* Request
The copy must match the data below line for line and contain no images.
--- Data for analysis Enclosed Below ---
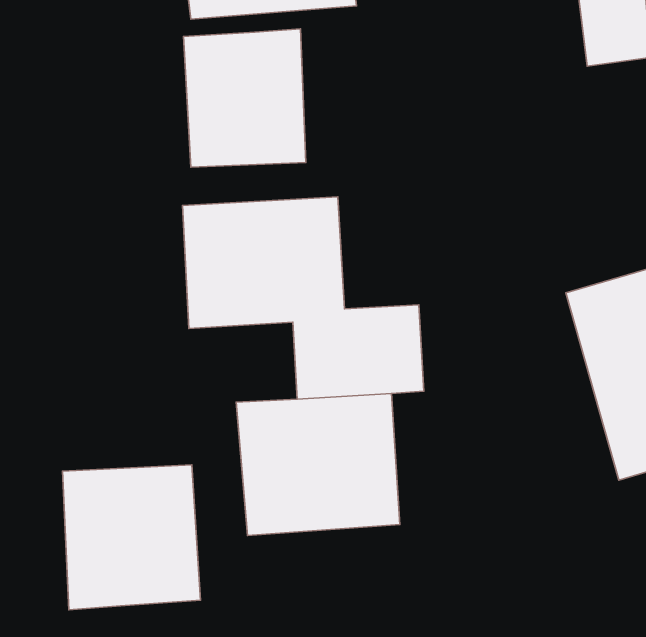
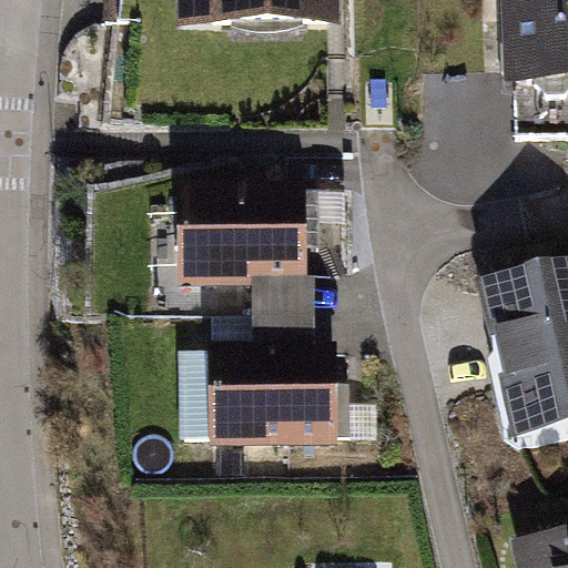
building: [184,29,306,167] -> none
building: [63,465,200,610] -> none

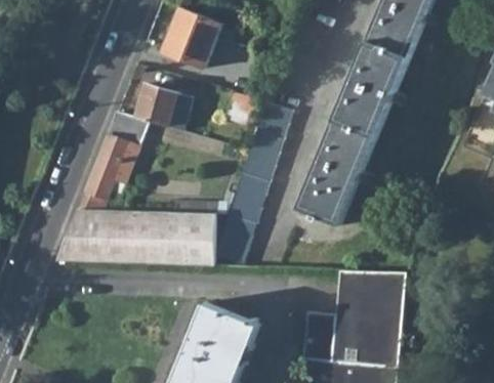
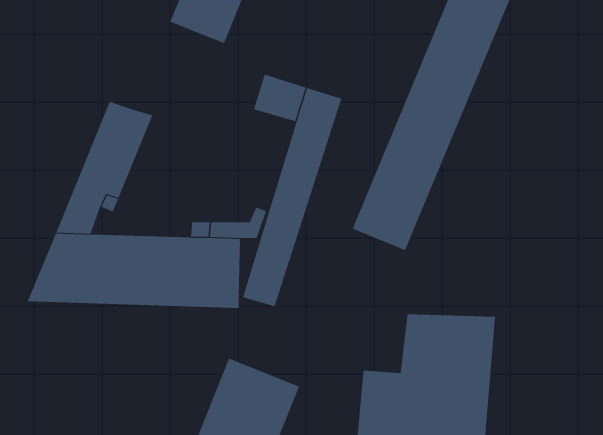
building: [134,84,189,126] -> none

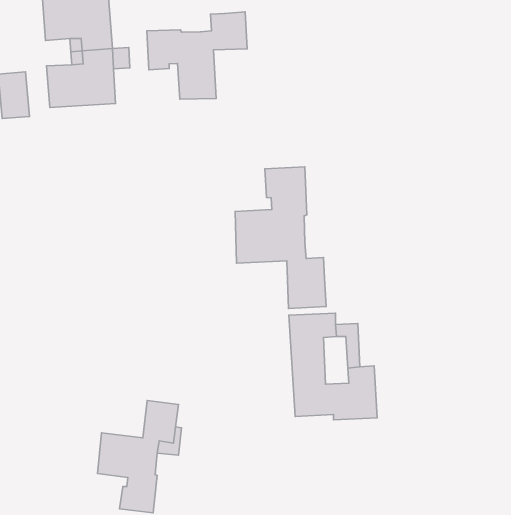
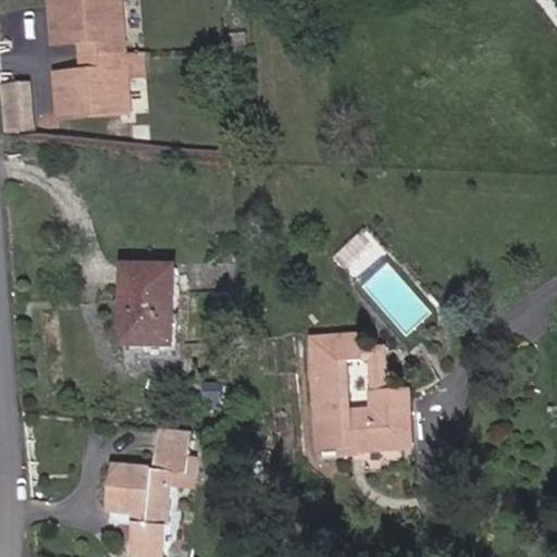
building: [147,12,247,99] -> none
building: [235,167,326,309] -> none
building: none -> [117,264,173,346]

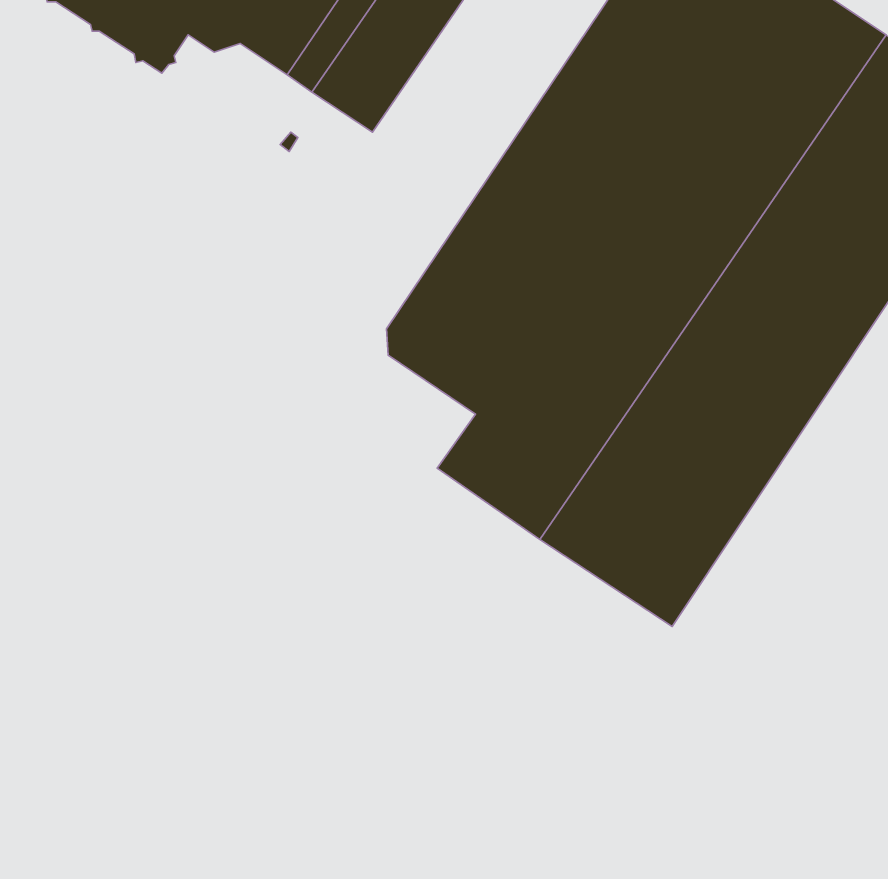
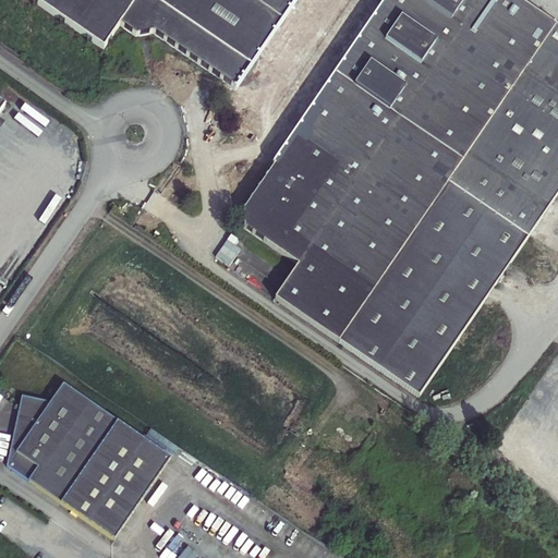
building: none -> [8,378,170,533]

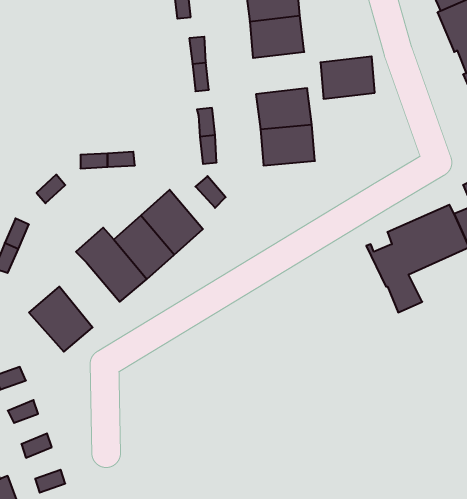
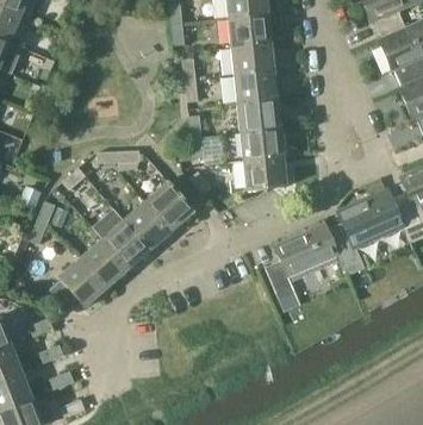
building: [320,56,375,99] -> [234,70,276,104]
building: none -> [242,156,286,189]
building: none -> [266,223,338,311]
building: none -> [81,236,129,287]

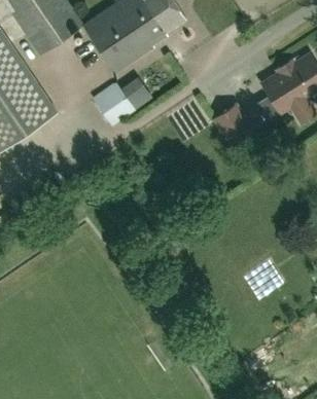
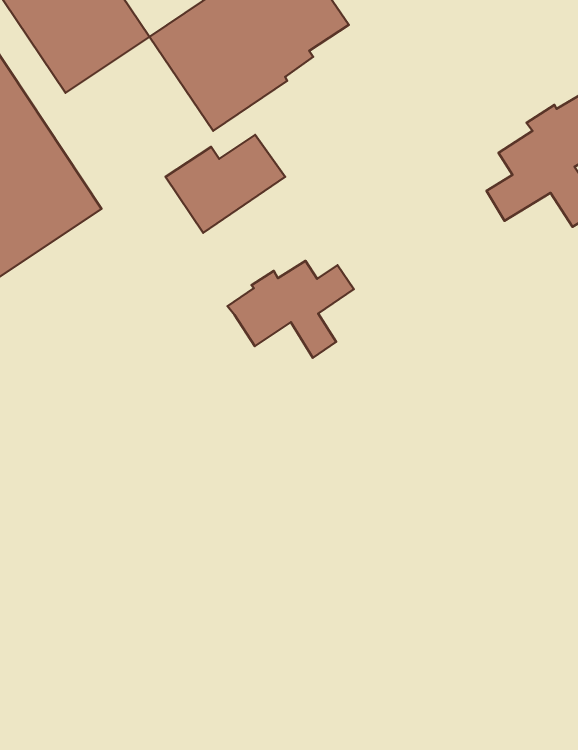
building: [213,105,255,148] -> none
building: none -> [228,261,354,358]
--- End of Enclosed Data for analysis ---
* Output below
building: [184,29,306,167] -> none
building: [63,465,200,610] -> none

building: [134,84,189,126] -> none

building: [147,12,247,99] -> none
building: [235,167,326,309] -> none
building: none -> [117,264,173,346]

building: none -> [8,378,170,533]

building: [320,56,375,99] -> [234,70,276,104]
building: none -> [242,156,286,189]
building: none -> [266,223,338,311]
building: none -> [81,236,129,287]

building: [213,105,255,148] -> none
building: none -> [228,261,354,358]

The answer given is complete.